> **Work instruction**:
Write out the entries below exactly, starting at the first line and stopping after the line that contains "red trapezoid at"; skip all pictures.
_ _ _
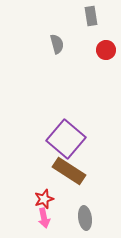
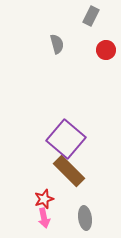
gray rectangle: rotated 36 degrees clockwise
brown rectangle: rotated 12 degrees clockwise
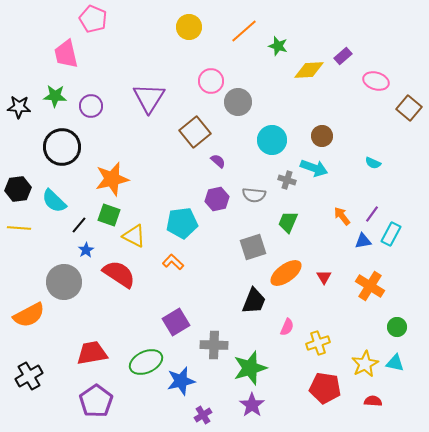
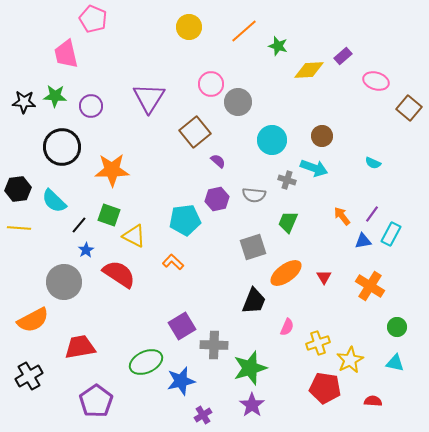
pink circle at (211, 81): moved 3 px down
black star at (19, 107): moved 5 px right, 5 px up
orange star at (112, 179): moved 9 px up; rotated 12 degrees clockwise
cyan pentagon at (182, 223): moved 3 px right, 3 px up
orange semicircle at (29, 315): moved 4 px right, 5 px down
purple square at (176, 322): moved 6 px right, 4 px down
red trapezoid at (92, 353): moved 12 px left, 6 px up
yellow star at (365, 364): moved 15 px left, 4 px up
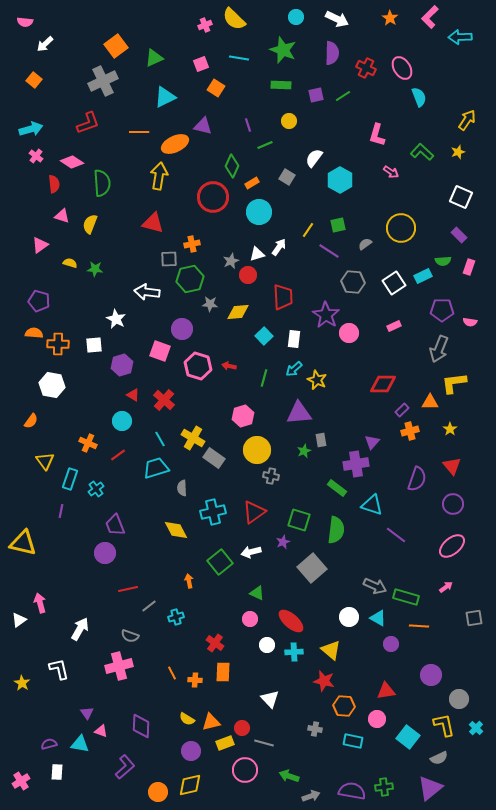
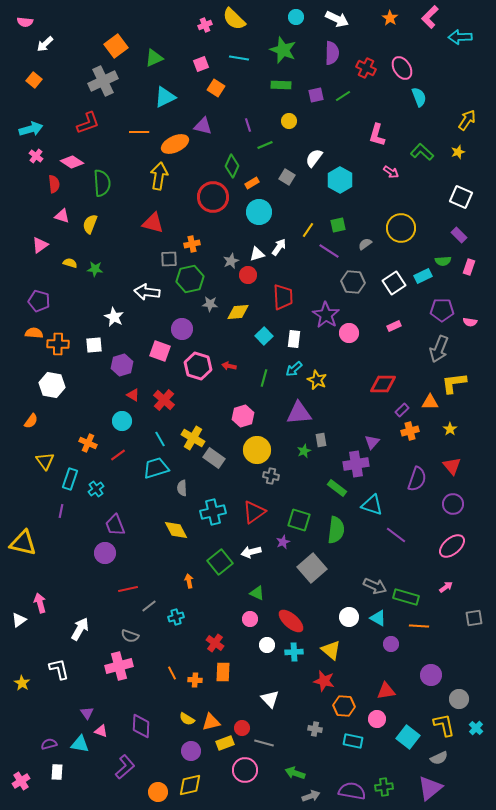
white star at (116, 319): moved 2 px left, 2 px up
green arrow at (289, 776): moved 6 px right, 3 px up
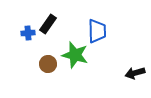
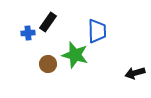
black rectangle: moved 2 px up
_ _ _
> **Result of this task**:
gray rectangle: rotated 36 degrees clockwise
brown rectangle: rotated 12 degrees clockwise
pink circle at (211, 81): moved 3 px down
black star at (19, 107): moved 5 px right, 5 px up
orange star at (112, 179): moved 9 px up; rotated 12 degrees clockwise
cyan pentagon at (182, 223): moved 3 px right, 3 px up
orange semicircle at (29, 315): moved 4 px right, 5 px down
purple square at (176, 322): moved 6 px right, 4 px down
red trapezoid at (92, 353): moved 12 px left, 6 px up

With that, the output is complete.